§ Your objective:
What you return should be the full listing, word for word, without a single image.

Supplied data section start

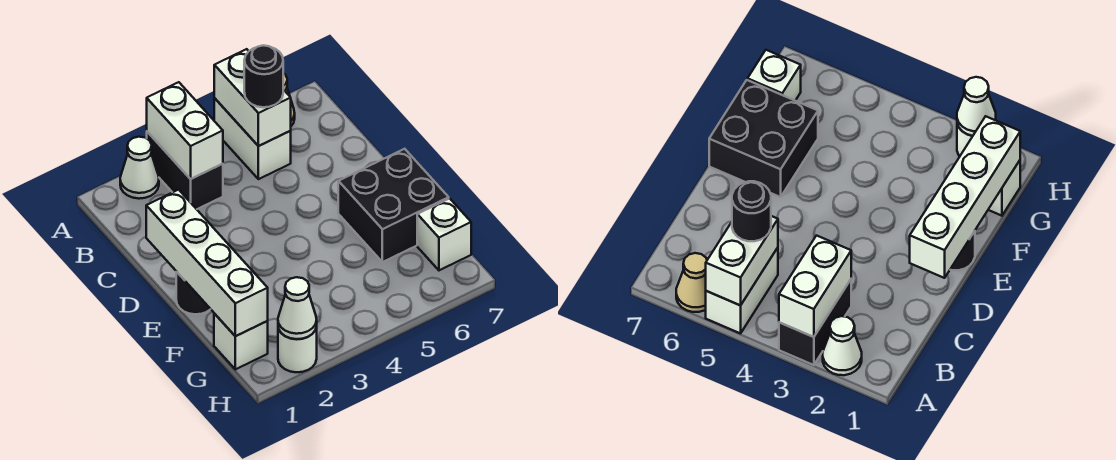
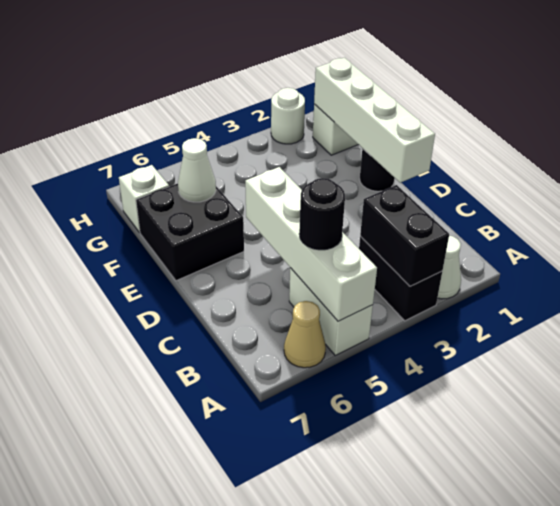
white brick A3:B3 level 2 -> black brick A3:B3 level 2
white brick A5:B5 level 2 -> white brick A5:D5 level 2
white cone H2 level 2 -> white cone F6 level 2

Supplied data section end

§ Completed exercise:
white brick A3:B3 level 2 -> black brick A3:B3 level 2
white brick A5:B5 level 2 -> white brick A5:D5 level 2
white cone H2 level 2 -> white cone F6 level 2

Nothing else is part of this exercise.